Your task: In the entries below, find the line with "C2: 1uF (plus W1, minus" and the line with "R5: 68k (VCC, n18) -> 3.3k (VCC, n18)". Reproduce those two lines and every line between them exactly, and nothing more.

(Edit difference data)
[Start of section]

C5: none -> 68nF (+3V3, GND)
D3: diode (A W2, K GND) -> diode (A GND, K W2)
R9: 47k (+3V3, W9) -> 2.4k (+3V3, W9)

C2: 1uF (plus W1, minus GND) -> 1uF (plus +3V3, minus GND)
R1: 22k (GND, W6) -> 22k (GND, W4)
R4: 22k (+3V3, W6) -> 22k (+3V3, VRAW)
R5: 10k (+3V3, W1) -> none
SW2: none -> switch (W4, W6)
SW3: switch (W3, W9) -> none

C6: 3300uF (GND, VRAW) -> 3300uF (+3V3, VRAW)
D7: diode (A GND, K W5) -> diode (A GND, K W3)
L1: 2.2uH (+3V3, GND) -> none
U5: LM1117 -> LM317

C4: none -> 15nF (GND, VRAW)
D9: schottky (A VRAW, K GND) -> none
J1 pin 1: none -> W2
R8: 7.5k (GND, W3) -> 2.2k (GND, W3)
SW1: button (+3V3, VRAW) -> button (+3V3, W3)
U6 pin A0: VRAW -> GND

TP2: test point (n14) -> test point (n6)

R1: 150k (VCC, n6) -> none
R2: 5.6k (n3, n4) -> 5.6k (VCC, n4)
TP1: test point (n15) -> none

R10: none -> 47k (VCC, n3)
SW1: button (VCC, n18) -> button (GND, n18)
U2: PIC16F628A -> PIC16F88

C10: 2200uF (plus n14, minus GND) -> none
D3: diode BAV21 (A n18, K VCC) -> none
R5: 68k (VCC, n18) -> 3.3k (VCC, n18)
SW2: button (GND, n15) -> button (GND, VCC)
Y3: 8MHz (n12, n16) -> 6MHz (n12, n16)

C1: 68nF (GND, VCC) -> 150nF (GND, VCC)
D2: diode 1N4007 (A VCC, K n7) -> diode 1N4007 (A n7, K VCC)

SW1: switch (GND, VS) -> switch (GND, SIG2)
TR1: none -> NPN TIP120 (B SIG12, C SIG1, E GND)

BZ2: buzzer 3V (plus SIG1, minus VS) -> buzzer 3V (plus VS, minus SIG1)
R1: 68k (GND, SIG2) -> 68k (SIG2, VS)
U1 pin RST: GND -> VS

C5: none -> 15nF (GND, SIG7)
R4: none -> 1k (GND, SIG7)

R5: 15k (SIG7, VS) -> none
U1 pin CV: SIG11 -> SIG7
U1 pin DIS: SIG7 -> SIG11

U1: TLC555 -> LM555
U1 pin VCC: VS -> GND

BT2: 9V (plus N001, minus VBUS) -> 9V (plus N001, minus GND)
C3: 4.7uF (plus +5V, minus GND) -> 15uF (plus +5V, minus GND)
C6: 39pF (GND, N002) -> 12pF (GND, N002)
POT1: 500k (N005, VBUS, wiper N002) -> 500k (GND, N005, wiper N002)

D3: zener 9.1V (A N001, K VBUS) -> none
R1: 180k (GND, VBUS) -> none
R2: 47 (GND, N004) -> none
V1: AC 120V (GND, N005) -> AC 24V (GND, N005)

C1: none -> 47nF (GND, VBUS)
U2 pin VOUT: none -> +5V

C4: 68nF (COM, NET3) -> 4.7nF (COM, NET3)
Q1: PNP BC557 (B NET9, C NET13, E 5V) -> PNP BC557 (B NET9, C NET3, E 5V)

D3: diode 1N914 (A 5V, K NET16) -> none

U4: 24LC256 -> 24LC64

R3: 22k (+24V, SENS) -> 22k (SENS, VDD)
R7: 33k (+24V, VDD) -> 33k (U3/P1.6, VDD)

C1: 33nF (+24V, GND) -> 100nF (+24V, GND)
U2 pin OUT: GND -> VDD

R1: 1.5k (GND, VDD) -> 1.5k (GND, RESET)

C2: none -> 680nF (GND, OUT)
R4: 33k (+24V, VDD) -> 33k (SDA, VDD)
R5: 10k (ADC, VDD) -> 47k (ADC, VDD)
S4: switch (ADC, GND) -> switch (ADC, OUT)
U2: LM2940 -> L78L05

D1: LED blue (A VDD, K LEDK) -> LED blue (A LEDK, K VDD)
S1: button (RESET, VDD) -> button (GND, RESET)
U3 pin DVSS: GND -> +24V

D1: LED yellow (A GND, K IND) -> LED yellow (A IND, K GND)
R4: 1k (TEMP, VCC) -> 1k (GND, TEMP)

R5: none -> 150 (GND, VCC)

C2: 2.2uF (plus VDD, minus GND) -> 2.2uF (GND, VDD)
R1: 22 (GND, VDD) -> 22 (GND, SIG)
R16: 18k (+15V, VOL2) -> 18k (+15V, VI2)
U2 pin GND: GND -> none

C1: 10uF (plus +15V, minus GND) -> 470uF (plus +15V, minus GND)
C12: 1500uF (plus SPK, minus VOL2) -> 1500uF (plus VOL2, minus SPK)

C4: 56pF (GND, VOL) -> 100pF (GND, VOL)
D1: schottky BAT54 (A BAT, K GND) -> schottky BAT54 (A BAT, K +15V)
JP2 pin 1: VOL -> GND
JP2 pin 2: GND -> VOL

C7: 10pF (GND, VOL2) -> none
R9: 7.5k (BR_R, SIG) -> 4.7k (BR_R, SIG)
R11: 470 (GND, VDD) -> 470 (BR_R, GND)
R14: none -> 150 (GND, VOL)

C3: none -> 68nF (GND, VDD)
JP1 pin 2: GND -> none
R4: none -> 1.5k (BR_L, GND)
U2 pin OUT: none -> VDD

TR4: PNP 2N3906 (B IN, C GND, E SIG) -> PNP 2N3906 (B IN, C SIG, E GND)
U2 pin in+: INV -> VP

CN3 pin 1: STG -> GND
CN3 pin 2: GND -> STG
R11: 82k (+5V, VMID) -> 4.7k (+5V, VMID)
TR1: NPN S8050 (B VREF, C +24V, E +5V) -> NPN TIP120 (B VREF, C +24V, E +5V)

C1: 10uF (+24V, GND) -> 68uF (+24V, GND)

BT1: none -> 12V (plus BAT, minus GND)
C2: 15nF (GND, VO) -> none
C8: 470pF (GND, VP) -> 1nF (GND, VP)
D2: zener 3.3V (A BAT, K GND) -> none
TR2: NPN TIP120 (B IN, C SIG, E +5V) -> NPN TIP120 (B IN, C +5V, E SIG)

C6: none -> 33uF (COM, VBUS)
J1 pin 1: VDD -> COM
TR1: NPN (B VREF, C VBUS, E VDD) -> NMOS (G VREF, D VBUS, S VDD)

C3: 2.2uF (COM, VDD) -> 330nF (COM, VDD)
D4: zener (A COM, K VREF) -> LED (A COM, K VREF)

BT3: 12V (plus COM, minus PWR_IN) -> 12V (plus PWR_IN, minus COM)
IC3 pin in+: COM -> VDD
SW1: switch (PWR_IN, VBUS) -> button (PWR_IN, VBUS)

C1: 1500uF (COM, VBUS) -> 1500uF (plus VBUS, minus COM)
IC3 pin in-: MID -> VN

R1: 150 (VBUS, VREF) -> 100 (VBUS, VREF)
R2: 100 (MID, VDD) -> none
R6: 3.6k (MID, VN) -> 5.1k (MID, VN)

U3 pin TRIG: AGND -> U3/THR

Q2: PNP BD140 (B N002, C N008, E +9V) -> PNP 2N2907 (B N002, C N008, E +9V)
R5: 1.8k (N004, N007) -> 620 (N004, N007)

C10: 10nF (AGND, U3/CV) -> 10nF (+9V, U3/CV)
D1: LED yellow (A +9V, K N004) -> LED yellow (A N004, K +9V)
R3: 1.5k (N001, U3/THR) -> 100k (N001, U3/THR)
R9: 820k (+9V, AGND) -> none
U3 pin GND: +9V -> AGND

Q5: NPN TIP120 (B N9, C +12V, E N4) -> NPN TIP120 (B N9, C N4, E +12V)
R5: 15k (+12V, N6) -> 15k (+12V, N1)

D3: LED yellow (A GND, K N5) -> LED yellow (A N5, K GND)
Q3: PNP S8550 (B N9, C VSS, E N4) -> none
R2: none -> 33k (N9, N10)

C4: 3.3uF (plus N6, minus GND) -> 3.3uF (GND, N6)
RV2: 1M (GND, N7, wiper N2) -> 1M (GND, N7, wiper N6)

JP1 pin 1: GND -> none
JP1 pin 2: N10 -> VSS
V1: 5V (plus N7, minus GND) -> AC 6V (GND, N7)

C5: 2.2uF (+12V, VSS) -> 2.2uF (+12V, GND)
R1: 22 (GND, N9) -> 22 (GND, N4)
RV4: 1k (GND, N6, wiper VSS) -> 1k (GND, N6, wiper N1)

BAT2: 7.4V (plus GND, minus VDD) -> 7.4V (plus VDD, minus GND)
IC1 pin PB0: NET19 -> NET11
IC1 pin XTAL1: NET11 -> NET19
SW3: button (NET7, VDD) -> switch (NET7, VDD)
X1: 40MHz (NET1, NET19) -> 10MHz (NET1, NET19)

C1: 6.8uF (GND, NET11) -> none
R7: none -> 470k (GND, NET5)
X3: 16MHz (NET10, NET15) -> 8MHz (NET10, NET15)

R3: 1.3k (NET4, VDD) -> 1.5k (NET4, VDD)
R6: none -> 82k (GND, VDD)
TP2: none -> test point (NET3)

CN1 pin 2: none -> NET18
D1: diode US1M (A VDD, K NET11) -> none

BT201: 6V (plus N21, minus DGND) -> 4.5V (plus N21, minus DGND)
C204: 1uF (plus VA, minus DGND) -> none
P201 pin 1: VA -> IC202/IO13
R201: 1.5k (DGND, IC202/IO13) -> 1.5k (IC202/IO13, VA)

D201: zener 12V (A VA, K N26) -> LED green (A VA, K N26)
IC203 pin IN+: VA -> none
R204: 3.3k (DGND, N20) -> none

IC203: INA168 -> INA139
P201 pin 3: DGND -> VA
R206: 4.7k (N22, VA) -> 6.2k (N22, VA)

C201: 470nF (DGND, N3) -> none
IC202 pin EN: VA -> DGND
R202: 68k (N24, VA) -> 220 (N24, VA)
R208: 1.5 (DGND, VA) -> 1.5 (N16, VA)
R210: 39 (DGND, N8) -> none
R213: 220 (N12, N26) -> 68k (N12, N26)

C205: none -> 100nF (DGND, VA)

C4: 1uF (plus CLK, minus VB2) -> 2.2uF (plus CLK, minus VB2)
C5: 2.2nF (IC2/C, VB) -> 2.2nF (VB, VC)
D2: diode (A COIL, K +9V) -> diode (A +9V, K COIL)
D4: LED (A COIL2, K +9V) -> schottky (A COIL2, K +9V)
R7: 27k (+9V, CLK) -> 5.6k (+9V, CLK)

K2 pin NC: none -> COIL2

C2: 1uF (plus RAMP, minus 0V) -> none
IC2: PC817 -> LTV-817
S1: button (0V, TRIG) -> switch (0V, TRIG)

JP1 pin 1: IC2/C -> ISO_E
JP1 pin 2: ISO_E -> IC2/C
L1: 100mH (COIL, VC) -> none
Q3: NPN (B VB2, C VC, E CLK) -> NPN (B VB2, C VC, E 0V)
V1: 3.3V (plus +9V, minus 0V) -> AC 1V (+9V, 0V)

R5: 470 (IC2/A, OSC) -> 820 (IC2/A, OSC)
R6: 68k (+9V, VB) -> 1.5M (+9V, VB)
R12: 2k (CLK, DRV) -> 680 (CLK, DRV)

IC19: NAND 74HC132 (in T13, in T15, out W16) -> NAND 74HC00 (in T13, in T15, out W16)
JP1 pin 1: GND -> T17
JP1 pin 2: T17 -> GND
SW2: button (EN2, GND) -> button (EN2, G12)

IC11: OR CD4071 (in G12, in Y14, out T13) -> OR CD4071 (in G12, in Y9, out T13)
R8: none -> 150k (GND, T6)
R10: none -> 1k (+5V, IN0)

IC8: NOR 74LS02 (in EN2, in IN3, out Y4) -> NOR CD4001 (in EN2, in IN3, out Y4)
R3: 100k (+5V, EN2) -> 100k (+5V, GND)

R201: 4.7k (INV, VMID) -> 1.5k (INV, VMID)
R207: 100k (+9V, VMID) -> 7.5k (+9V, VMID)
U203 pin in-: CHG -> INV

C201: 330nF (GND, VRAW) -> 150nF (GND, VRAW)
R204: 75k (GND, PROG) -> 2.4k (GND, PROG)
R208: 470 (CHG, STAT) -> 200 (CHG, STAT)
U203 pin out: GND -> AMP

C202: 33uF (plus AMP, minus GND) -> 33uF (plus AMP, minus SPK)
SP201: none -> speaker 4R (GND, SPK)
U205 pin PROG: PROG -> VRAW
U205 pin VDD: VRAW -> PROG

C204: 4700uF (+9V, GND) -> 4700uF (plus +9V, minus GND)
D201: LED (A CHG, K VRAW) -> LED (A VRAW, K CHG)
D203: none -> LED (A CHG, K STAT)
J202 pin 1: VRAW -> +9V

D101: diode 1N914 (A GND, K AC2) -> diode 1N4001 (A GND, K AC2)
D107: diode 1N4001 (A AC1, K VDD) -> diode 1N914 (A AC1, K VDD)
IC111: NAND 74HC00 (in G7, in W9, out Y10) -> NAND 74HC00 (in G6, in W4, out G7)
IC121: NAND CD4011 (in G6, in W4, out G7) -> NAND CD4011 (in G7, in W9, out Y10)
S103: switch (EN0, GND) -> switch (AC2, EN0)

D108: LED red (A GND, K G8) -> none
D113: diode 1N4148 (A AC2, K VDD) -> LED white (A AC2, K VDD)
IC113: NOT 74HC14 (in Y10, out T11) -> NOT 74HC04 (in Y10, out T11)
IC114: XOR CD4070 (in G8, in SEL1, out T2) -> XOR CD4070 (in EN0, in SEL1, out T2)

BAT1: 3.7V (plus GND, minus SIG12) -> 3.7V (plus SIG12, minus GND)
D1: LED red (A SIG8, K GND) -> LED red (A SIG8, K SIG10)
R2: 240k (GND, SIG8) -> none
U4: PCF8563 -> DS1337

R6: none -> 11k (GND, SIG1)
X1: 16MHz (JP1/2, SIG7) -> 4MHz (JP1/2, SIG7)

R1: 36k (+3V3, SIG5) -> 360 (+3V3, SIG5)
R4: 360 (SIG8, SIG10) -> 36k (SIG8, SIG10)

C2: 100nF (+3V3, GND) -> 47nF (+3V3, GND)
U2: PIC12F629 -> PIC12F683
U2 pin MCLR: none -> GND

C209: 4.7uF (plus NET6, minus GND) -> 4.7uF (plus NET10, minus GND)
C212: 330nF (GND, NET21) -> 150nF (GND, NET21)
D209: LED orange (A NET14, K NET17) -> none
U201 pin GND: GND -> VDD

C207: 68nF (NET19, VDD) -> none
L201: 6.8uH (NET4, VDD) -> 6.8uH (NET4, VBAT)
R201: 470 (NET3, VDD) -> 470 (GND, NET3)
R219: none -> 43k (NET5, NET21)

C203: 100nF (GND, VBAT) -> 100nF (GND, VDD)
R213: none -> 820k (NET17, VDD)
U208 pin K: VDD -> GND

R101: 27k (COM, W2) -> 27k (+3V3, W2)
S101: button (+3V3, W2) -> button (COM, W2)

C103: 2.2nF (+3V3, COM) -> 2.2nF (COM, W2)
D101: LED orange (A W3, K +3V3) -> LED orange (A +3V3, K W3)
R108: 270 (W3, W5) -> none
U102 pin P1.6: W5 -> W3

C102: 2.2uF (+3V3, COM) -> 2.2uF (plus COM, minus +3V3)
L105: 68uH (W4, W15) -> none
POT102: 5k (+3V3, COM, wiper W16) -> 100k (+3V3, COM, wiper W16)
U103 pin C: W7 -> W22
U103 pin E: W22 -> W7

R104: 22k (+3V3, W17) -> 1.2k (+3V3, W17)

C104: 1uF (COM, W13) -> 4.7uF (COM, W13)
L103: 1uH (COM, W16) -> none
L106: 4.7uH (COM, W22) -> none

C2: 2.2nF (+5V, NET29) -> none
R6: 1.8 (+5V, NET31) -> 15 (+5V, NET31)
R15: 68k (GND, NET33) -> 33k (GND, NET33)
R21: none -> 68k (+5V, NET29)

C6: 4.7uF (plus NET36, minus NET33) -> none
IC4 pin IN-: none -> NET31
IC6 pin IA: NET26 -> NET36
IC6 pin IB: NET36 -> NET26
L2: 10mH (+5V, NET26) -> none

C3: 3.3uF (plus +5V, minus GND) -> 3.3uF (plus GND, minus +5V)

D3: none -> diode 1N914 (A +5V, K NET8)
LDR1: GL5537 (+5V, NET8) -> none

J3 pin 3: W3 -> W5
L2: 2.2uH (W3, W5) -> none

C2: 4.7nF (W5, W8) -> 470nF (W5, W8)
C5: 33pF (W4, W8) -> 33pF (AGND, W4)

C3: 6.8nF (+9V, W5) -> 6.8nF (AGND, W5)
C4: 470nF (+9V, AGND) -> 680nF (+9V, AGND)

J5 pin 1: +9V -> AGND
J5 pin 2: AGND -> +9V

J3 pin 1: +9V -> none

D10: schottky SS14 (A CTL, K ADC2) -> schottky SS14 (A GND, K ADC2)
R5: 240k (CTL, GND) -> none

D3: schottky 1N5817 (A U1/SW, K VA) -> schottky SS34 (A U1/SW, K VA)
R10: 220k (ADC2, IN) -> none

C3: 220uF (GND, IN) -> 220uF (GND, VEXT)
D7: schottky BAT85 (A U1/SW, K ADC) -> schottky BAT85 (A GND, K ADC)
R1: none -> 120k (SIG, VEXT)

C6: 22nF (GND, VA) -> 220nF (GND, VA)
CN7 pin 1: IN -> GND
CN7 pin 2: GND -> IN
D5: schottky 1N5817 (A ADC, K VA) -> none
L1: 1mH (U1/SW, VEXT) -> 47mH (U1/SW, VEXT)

[End of section]

Output for this exercise:
C2: 1uF (plus W1, minus GND) -> 1uF (plus +3V3, minus GND)
R1: 22k (GND, W6) -> 22k (GND, W4)
R4: 22k (+3V3, W6) -> 22k (+3V3, VRAW)
R5: 10k (+3V3, W1) -> none
SW2: none -> switch (W4, W6)
SW3: switch (W3, W9) -> none

C6: 3300uF (GND, VRAW) -> 3300uF (+3V3, VRAW)
D7: diode (A GND, K W5) -> diode (A GND, K W3)
L1: 2.2uH (+3V3, GND) -> none
U5: LM1117 -> LM317

C4: none -> 15nF (GND, VRAW)
D9: schottky (A VRAW, K GND) -> none
J1 pin 1: none -> W2
R8: 7.5k (GND, W3) -> 2.2k (GND, W3)
SW1: button (+3V3, VRAW) -> button (+3V3, W3)
U6 pin A0: VRAW -> GND

TP2: test point (n14) -> test point (n6)

R1: 150k (VCC, n6) -> none
R2: 5.6k (n3, n4) -> 5.6k (VCC, n4)
TP1: test point (n15) -> none

R10: none -> 47k (VCC, n3)
SW1: button (VCC, n18) -> button (GND, n18)
U2: PIC16F628A -> PIC16F88

C10: 2200uF (plus n14, minus GND) -> none
D3: diode BAV21 (A n18, K VCC) -> none
R5: 68k (VCC, n18) -> 3.3k (VCC, n18)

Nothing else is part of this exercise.